## Task input

--------------------

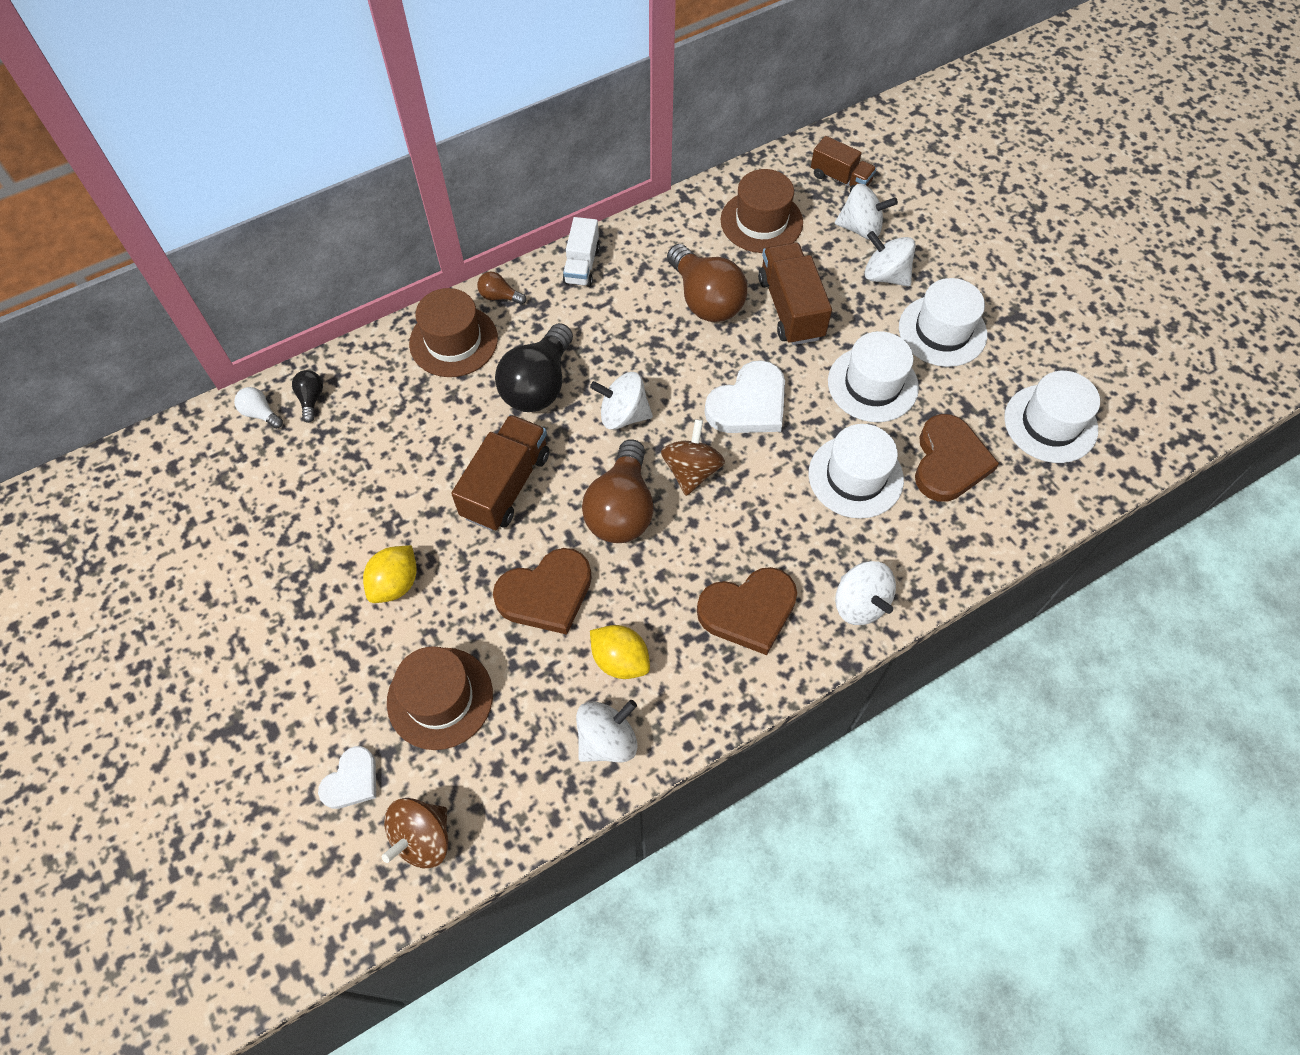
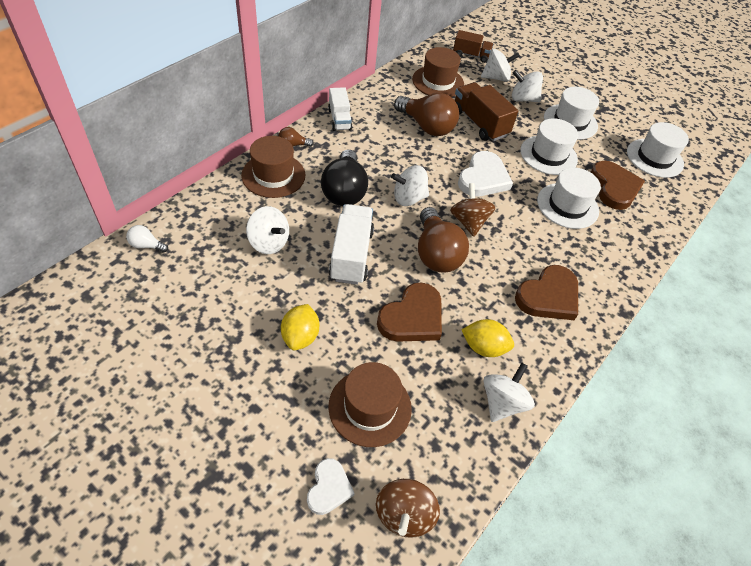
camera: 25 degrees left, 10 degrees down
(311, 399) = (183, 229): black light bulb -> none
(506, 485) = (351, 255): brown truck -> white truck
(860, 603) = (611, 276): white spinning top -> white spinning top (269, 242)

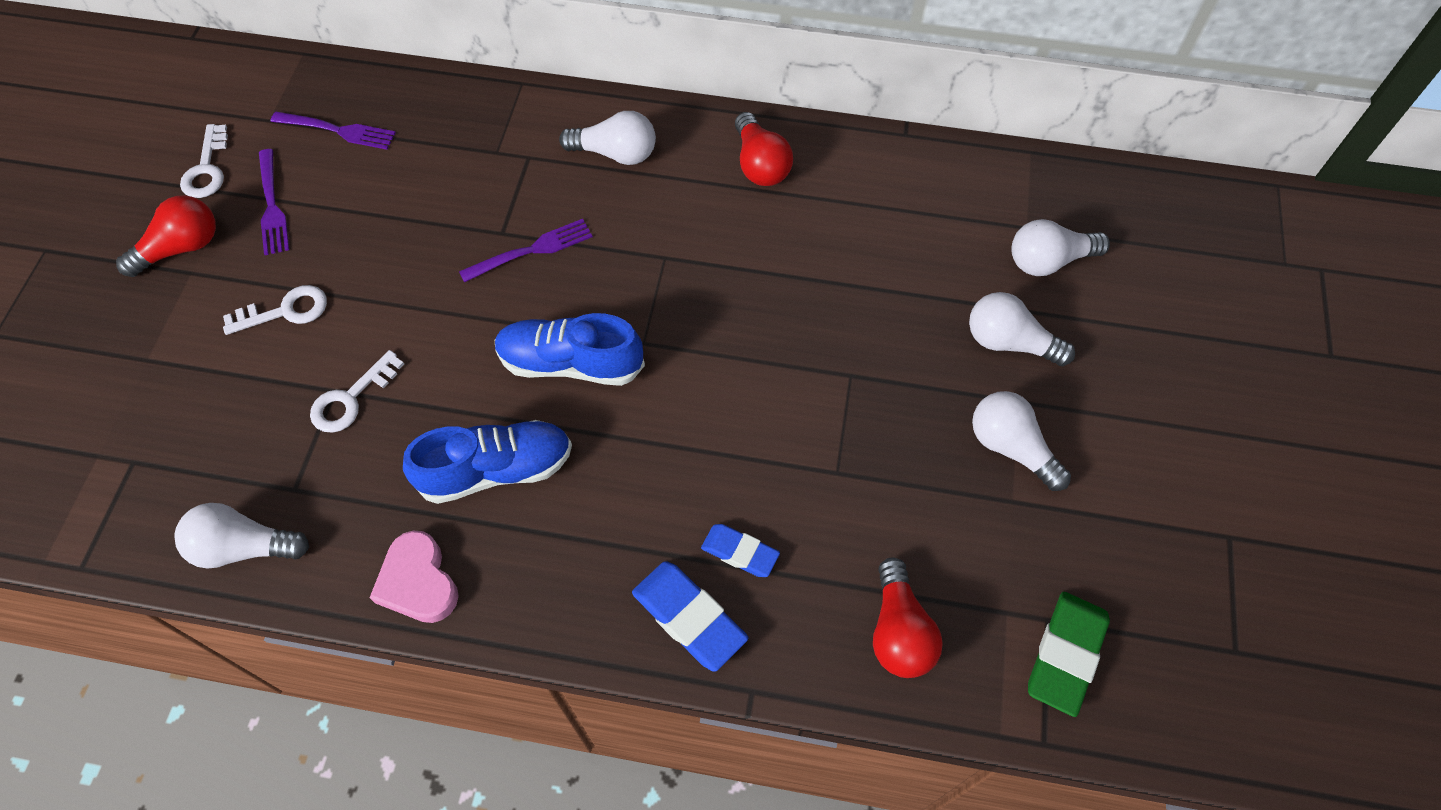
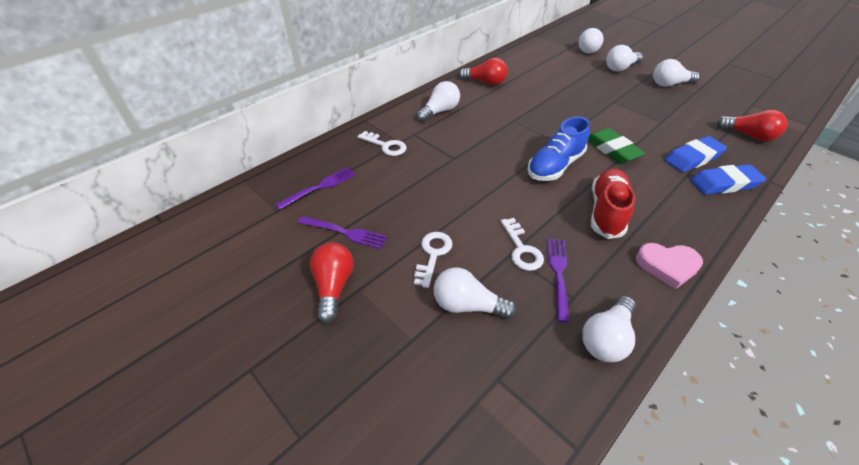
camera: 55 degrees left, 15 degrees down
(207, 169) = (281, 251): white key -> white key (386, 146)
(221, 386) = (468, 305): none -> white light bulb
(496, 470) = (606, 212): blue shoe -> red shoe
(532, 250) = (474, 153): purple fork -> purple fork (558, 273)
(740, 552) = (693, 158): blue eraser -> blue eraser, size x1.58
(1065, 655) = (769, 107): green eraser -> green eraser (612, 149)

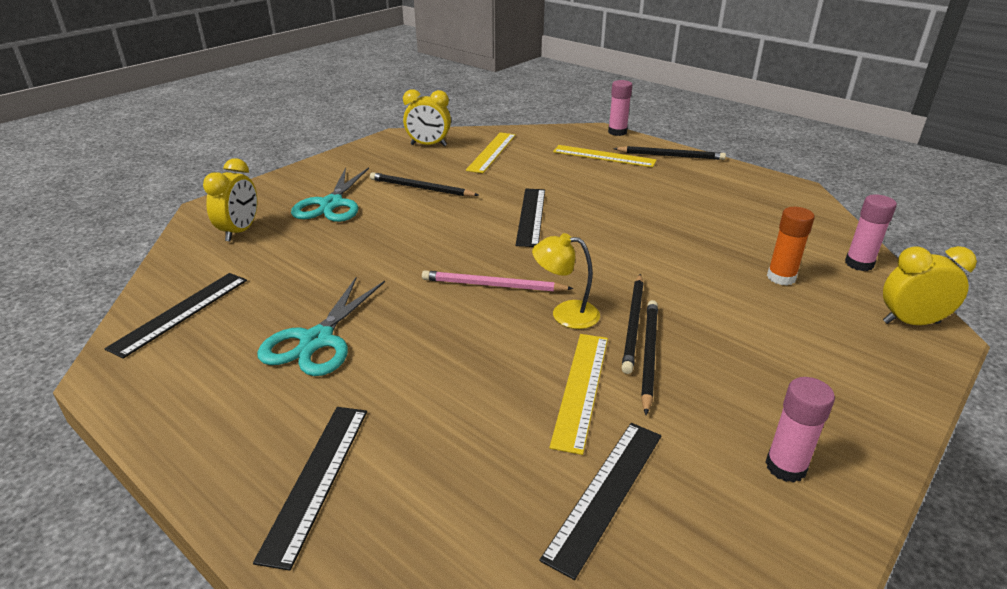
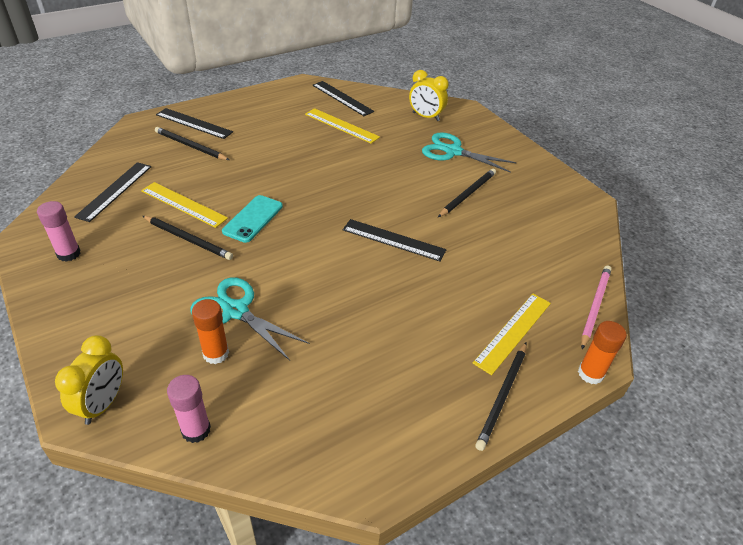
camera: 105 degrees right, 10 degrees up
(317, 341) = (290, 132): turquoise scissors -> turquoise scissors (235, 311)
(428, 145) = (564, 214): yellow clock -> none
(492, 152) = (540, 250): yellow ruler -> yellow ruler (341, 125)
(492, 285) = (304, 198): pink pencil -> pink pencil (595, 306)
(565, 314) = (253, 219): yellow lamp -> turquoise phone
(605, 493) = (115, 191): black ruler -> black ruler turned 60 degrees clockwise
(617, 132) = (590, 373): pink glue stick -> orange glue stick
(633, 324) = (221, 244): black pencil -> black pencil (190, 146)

--------------------

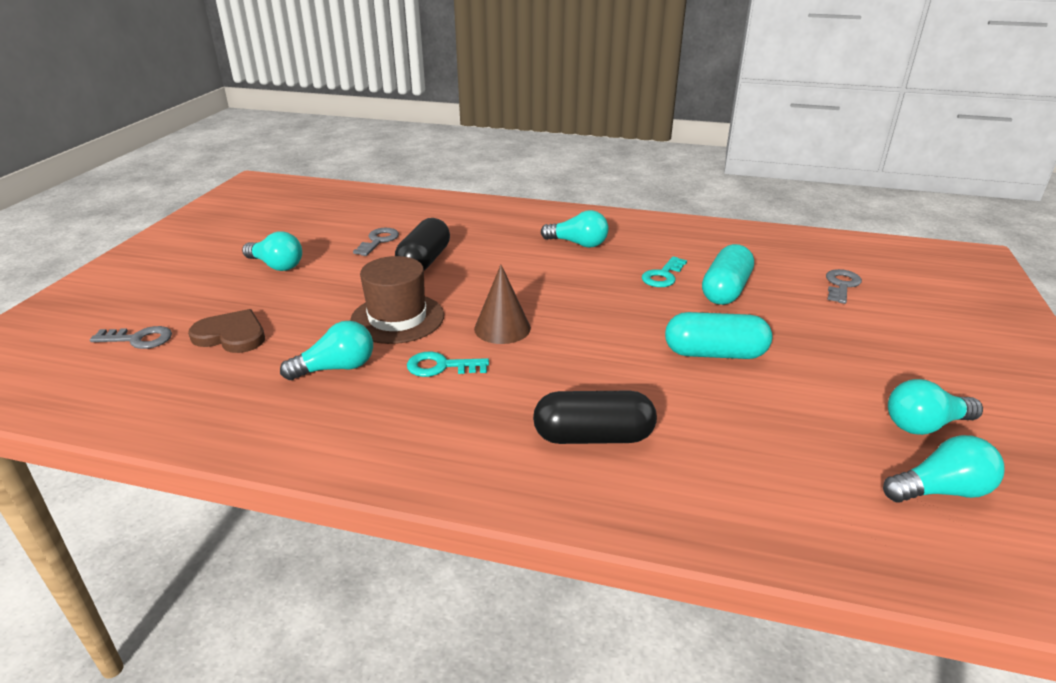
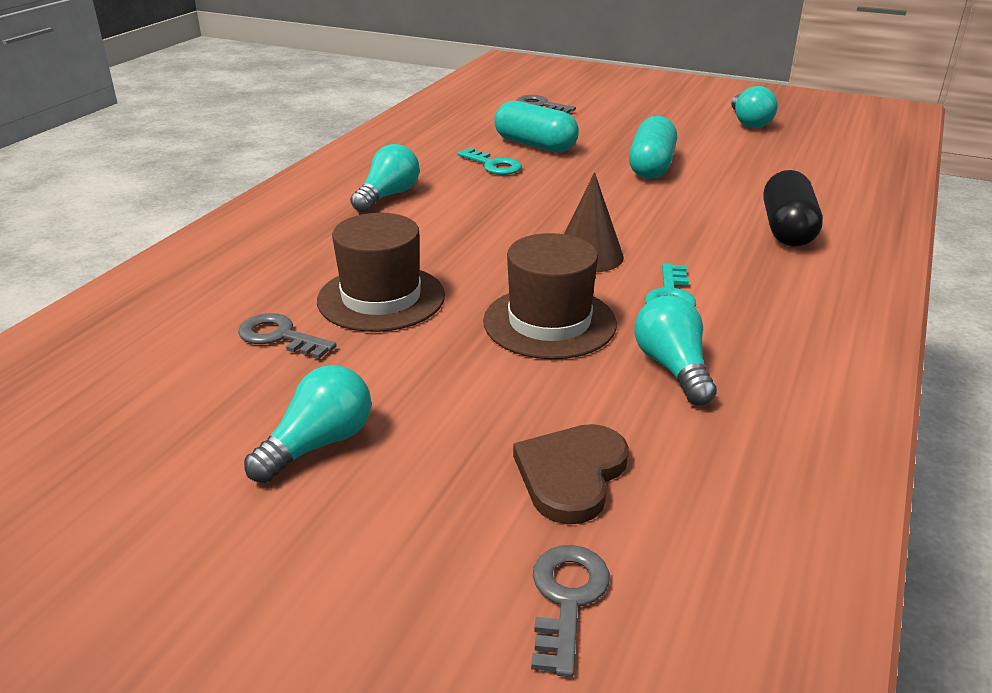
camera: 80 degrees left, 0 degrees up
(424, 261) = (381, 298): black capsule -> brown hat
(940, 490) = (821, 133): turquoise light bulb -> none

--------------------

## Activity
In the material above, find each line containing the word "camera" and copy it.

## Result
camera: 25 degrees left, 10 degrees down
camera: 55 degrees left, 15 degrees down
camera: 105 degrees right, 10 degrees up
camera: 80 degrees left, 0 degrees up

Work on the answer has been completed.